Scene edit records
"""
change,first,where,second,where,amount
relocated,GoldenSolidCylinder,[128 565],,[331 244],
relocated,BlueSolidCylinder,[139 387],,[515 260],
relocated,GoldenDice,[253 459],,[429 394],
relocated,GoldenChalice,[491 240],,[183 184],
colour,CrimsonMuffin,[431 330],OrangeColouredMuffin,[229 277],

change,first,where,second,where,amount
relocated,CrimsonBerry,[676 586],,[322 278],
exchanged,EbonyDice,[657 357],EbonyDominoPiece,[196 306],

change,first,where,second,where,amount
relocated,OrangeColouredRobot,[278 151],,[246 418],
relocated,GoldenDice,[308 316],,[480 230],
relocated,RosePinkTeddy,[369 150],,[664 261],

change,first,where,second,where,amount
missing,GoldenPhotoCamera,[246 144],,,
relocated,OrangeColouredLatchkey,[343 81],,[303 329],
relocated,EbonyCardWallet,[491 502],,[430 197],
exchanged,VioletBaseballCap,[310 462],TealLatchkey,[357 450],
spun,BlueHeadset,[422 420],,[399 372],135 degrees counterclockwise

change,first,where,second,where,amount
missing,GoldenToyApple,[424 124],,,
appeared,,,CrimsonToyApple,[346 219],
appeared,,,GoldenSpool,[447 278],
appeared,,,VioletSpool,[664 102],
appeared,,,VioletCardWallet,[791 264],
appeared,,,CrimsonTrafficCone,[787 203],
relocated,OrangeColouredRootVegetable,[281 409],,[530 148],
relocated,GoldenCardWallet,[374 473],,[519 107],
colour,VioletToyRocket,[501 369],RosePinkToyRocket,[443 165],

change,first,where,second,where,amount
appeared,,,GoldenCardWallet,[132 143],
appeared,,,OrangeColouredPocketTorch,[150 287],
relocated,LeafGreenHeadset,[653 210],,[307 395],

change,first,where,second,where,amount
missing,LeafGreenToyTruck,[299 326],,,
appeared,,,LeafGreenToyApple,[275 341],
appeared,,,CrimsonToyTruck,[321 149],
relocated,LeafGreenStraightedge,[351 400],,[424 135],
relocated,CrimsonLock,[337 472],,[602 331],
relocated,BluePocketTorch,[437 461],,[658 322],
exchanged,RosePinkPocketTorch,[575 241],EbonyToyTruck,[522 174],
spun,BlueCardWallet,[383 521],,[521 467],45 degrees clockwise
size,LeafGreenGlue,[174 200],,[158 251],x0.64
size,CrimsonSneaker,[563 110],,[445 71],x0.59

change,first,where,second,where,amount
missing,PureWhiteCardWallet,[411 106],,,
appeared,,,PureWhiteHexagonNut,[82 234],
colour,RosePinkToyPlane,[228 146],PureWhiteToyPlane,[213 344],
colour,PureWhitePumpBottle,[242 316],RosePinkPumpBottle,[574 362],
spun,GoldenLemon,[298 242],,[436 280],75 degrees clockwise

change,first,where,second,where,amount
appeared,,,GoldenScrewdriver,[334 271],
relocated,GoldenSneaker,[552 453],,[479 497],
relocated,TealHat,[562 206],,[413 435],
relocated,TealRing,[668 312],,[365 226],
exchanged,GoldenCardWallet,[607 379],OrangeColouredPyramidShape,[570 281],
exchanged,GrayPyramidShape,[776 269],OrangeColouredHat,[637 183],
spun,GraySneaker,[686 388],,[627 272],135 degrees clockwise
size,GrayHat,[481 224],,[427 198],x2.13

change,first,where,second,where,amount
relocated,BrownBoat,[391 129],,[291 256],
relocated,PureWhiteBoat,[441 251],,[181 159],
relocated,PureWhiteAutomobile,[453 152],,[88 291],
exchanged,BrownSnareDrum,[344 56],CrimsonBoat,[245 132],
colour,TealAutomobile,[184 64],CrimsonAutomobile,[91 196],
"""
### What needs to be done
Output every entry exactly.

### Output of the task
change,first,where,second,where,amount
relocated,GoldenSolidCylinder,[128 565],,[331 244],
relocated,BlueSolidCylinder,[139 387],,[515 260],
relocated,GoldenDice,[253 459],,[429 394],
relocated,GoldenChalice,[491 240],,[183 184],
colour,CrimsonMuffin,[431 330],OrangeColouredMuffin,[229 277],

change,first,where,second,where,amount
relocated,CrimsonBerry,[676 586],,[322 278],
exchanged,EbonyDice,[657 357],EbonyDominoPiece,[196 306],

change,first,where,second,where,amount
relocated,OrangeColouredRobot,[278 151],,[246 418],
relocated,GoldenDice,[308 316],,[480 230],
relocated,RosePinkTeddy,[369 150],,[664 261],

change,first,where,second,where,amount
missing,GoldenPhotoCamera,[246 144],,,
relocated,OrangeColouredLatchkey,[343 81],,[303 329],
relocated,EbonyCardWallet,[491 502],,[430 197],
exchanged,VioletBaseballCap,[310 462],TealLatchkey,[357 450],
spun,BlueHeadset,[422 420],,[399 372],135 degrees counterclockwise

change,first,where,second,where,amount
missing,GoldenToyApple,[424 124],,,
appeared,,,CrimsonToyApple,[346 219],
appeared,,,GoldenSpool,[447 278],
appeared,,,VioletSpool,[664 102],
appeared,,,VioletCardWallet,[791 264],
appeared,,,CrimsonTrafficCone,[787 203],
relocated,OrangeColouredRootVegetable,[281 409],,[530 148],
relocated,GoldenCardWallet,[374 473],,[519 107],
colour,VioletToyRocket,[501 369],RosePinkToyRocket,[443 165],

change,first,where,second,where,amount
appeared,,,GoldenCardWallet,[132 143],
appeared,,,OrangeColouredPocketTorch,[150 287],
relocated,LeafGreenHeadset,[653 210],,[307 395],

change,first,where,second,where,amount
missing,LeafGreenToyTruck,[299 326],,,
appeared,,,LeafGreenToyApple,[275 341],
appeared,,,CrimsonToyTruck,[321 149],
relocated,LeafGreenStraightedge,[351 400],,[424 135],
relocated,CrimsonLock,[337 472],,[602 331],
relocated,BluePocketTorch,[437 461],,[658 322],
exchanged,RosePinkPocketTorch,[575 241],EbonyToyTruck,[522 174],
spun,BlueCardWallet,[383 521],,[521 467],45 degrees clockwise
size,LeafGreenGlue,[174 200],,[158 251],x0.64
size,CrimsonSneaker,[563 110],,[445 71],x0.59

change,first,where,second,where,amount
missing,PureWhiteCardWallet,[411 106],,,
appeared,,,PureWhiteHexagonNut,[82 234],
colour,RosePinkToyPlane,[228 146],PureWhiteToyPlane,[213 344],
colour,PureWhitePumpBottle,[242 316],RosePinkPumpBottle,[574 362],
spun,GoldenLemon,[298 242],,[436 280],75 degrees clockwise

change,first,where,second,where,amount
appeared,,,GoldenScrewdriver,[334 271],
relocated,GoldenSneaker,[552 453],,[479 497],
relocated,TealHat,[562 206],,[413 435],
relocated,TealRing,[668 312],,[365 226],
exchanged,GoldenCardWallet,[607 379],OrangeColouredPyramidShape,[570 281],
exchanged,GrayPyramidShape,[776 269],OrangeColouredHat,[637 183],
spun,GraySneaker,[686 388],,[627 272],135 degrees clockwise
size,GrayHat,[481 224],,[427 198],x2.13

change,first,where,second,where,amount
relocated,BrownBoat,[391 129],,[291 256],
relocated,PureWhiteBoat,[441 251],,[181 159],
relocated,PureWhiteAutomobile,[453 152],,[88 291],
exchanged,BrownSnareDrum,[344 56],CrimsonBoat,[245 132],
colour,TealAutomobile,[184 64],CrimsonAutomobile,[91 196],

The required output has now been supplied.